━━━ The input ━━━

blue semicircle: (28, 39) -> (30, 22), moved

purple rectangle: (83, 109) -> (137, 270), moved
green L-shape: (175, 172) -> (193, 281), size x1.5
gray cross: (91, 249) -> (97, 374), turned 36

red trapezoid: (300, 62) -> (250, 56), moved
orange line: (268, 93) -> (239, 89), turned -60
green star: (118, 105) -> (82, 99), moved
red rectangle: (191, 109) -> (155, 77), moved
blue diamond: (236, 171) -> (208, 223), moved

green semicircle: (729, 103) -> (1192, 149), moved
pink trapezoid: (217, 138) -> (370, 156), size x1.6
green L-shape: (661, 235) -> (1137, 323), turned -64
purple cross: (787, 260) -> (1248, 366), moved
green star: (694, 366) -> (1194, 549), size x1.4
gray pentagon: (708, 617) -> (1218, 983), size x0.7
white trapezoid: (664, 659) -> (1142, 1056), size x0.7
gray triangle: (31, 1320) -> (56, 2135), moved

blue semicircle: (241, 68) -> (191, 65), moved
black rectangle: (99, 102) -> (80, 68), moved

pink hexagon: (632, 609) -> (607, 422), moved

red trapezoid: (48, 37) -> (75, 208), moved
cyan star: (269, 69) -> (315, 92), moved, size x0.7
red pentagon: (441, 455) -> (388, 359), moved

━━━

▶ Assignment:
Starting at the line that contains "green star: (694, 366)", output every remaining line of the data exactly, and stop after the last one.

▶ Answer:
green star: (694, 366) -> (1194, 549), size x1.4
gray pentagon: (708, 617) -> (1218, 983), size x0.7
white trapezoid: (664, 659) -> (1142, 1056), size x0.7
gray triangle: (31, 1320) -> (56, 2135), moved

blue semicircle: (241, 68) -> (191, 65), moved
black rectangle: (99, 102) -> (80, 68), moved

pink hexagon: (632, 609) -> (607, 422), moved

red trapezoid: (48, 37) -> (75, 208), moved
cyan star: (269, 69) -> (315, 92), moved, size x0.7
red pentagon: (441, 455) -> (388, 359), moved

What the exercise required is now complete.